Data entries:
┌──

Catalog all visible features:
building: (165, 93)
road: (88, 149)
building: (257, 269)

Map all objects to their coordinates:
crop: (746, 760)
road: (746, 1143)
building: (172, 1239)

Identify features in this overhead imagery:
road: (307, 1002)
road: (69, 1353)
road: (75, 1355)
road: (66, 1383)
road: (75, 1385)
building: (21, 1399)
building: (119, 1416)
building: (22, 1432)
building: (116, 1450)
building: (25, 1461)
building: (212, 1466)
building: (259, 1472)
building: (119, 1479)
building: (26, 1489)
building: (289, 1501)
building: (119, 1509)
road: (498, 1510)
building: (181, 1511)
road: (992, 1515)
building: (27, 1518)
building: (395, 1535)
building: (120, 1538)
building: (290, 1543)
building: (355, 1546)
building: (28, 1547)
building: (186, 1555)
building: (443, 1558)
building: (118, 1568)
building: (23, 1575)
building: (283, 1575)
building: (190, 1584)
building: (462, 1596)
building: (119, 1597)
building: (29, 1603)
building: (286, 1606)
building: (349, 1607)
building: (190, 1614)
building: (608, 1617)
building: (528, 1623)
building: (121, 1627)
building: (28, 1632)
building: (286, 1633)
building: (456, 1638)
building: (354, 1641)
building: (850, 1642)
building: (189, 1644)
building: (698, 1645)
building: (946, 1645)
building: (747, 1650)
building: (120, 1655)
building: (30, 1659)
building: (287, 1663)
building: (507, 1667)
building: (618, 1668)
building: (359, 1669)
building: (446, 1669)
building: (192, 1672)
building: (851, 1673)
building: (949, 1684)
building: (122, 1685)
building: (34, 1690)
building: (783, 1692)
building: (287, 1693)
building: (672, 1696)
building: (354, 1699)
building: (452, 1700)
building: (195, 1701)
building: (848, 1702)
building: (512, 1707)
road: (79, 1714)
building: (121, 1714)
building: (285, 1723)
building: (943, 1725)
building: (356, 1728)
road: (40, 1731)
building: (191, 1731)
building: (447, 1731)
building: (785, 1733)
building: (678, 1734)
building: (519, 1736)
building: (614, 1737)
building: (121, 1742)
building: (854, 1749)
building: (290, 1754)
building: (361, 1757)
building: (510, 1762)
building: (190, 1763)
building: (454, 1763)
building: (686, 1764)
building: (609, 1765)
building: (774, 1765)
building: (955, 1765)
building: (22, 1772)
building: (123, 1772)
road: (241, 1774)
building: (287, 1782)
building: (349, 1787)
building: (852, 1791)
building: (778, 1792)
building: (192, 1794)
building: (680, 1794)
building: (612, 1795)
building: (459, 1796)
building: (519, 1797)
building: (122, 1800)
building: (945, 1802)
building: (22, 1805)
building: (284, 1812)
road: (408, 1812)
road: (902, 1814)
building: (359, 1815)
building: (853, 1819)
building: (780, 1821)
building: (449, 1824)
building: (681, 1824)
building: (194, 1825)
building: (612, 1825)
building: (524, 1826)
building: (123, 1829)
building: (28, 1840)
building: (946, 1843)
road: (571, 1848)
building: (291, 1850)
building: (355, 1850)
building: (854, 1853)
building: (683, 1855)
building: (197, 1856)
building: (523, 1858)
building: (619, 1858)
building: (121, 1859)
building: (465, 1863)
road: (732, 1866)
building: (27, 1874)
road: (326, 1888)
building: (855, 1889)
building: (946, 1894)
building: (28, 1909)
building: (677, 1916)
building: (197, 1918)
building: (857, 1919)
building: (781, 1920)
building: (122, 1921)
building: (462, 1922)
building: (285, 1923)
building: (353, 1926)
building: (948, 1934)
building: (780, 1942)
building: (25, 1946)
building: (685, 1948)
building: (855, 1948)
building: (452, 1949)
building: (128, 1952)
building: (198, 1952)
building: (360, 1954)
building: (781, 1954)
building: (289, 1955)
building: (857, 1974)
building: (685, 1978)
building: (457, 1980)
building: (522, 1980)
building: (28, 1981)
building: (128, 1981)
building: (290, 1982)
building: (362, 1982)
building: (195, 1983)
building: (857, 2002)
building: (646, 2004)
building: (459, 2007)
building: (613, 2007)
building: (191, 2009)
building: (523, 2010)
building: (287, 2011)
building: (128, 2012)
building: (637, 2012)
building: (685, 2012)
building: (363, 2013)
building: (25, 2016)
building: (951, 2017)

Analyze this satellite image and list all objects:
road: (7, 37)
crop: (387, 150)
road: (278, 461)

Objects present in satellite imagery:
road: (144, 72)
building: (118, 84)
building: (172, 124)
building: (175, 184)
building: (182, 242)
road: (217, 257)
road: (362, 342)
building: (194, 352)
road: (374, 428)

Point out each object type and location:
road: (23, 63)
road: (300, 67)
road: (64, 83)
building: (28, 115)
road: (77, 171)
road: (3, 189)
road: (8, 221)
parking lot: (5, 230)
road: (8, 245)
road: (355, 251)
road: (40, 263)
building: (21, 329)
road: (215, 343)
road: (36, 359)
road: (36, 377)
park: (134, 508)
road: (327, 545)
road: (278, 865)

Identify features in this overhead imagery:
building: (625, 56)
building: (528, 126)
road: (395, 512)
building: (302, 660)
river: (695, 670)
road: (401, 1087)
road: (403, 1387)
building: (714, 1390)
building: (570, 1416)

└──

Could you type out every entry again exactly as it stands?

Catalog all visible features:
building: (165, 93)
road: (88, 149)
building: (257, 269)

Map all objects to their coordinates:
crop: (746, 760)
road: (746, 1143)
building: (172, 1239)

Identify features in this overhead imagery:
road: (307, 1002)
road: (69, 1353)
road: (75, 1355)
road: (66, 1383)
road: (75, 1385)
building: (21, 1399)
building: (119, 1416)
building: (22, 1432)
building: (116, 1450)
building: (25, 1461)
building: (212, 1466)
building: (259, 1472)
building: (119, 1479)
building: (26, 1489)
building: (289, 1501)
building: (119, 1509)
road: (498, 1510)
building: (181, 1511)
road: (992, 1515)
building: (27, 1518)
building: (395, 1535)
building: (120, 1538)
building: (290, 1543)
building: (355, 1546)
building: (28, 1547)
building: (186, 1555)
building: (443, 1558)
building: (118, 1568)
building: (23, 1575)
building: (283, 1575)
building: (190, 1584)
building: (462, 1596)
building: (119, 1597)
building: (29, 1603)
building: (286, 1606)
building: (349, 1607)
building: (190, 1614)
building: (608, 1617)
building: (528, 1623)
building: (121, 1627)
building: (28, 1632)
building: (286, 1633)
building: (456, 1638)
building: (354, 1641)
building: (850, 1642)
building: (189, 1644)
building: (698, 1645)
building: (946, 1645)
building: (747, 1650)
building: (120, 1655)
building: (30, 1659)
building: (287, 1663)
building: (507, 1667)
building: (618, 1668)
building: (359, 1669)
building: (446, 1669)
building: (192, 1672)
building: (851, 1673)
building: (949, 1684)
building: (122, 1685)
building: (34, 1690)
building: (783, 1692)
building: (287, 1693)
building: (672, 1696)
building: (354, 1699)
building: (452, 1700)
building: (195, 1701)
building: (848, 1702)
building: (512, 1707)
road: (79, 1714)
building: (121, 1714)
building: (285, 1723)
building: (943, 1725)
building: (356, 1728)
road: (40, 1731)
building: (191, 1731)
building: (447, 1731)
building: (785, 1733)
building: (678, 1734)
building: (519, 1736)
building: (614, 1737)
building: (121, 1742)
building: (854, 1749)
building: (290, 1754)
building: (361, 1757)
building: (510, 1762)
building: (190, 1763)
building: (454, 1763)
building: (686, 1764)
building: (609, 1765)
building: (774, 1765)
building: (955, 1765)
building: (22, 1772)
building: (123, 1772)
road: (241, 1774)
building: (287, 1782)
building: (349, 1787)
building: (852, 1791)
building: (778, 1792)
building: (192, 1794)
building: (680, 1794)
building: (612, 1795)
building: (459, 1796)
building: (519, 1797)
building: (122, 1800)
building: (945, 1802)
building: (22, 1805)
building: (284, 1812)
road: (408, 1812)
road: (902, 1814)
building: (359, 1815)
building: (853, 1819)
building: (780, 1821)
building: (449, 1824)
building: (681, 1824)
building: (194, 1825)
building: (612, 1825)
building: (524, 1826)
building: (123, 1829)
building: (28, 1840)
building: (946, 1843)
road: (571, 1848)
building: (291, 1850)
building: (355, 1850)
building: (854, 1853)
building: (683, 1855)
building: (197, 1856)
building: (523, 1858)
building: (619, 1858)
building: (121, 1859)
building: (465, 1863)
road: (732, 1866)
building: (27, 1874)
road: (326, 1888)
building: (855, 1889)
building: (946, 1894)
building: (28, 1909)
building: (677, 1916)
building: (197, 1918)
building: (857, 1919)
building: (781, 1920)
building: (122, 1921)
building: (462, 1922)
building: (285, 1923)
building: (353, 1926)
building: (948, 1934)
building: (780, 1942)
building: (25, 1946)
building: (685, 1948)
building: (855, 1948)
building: (452, 1949)
building: (128, 1952)
building: (198, 1952)
building: (360, 1954)
building: (781, 1954)
building: (289, 1955)
building: (857, 1974)
building: (685, 1978)
building: (457, 1980)
building: (522, 1980)
building: (28, 1981)
building: (128, 1981)
building: (290, 1982)
building: (362, 1982)
building: (195, 1983)
building: (857, 2002)
building: (646, 2004)
building: (459, 2007)
building: (613, 2007)
building: (191, 2009)
building: (523, 2010)
building: (287, 2011)
building: (128, 2012)
building: (637, 2012)
building: (685, 2012)
building: (363, 2013)
building: (25, 2016)
building: (951, 2017)

Analyze this satellite image and list all objects:
road: (7, 37)
crop: (387, 150)
road: (278, 461)

Objects present in satellite imagery:
road: (144, 72)
building: (118, 84)
building: (172, 124)
building: (175, 184)
building: (182, 242)
road: (217, 257)
road: (362, 342)
building: (194, 352)
road: (374, 428)

Point out each object type and location:
road: (23, 63)
road: (300, 67)
road: (64, 83)
building: (28, 115)
road: (77, 171)
road: (3, 189)
road: (8, 221)
parking lot: (5, 230)
road: (8, 245)
road: (355, 251)
road: (40, 263)
building: (21, 329)
road: (215, 343)
road: (36, 359)
road: (36, 377)
park: (134, 508)
road: (327, 545)
road: (278, 865)

Identify features in this overhead imagery:
building: (625, 56)
building: (528, 126)
road: (395, 512)
building: (302, 660)
river: (695, 670)
road: (401, 1087)
road: (403, 1387)
building: (714, 1390)
building: (570, 1416)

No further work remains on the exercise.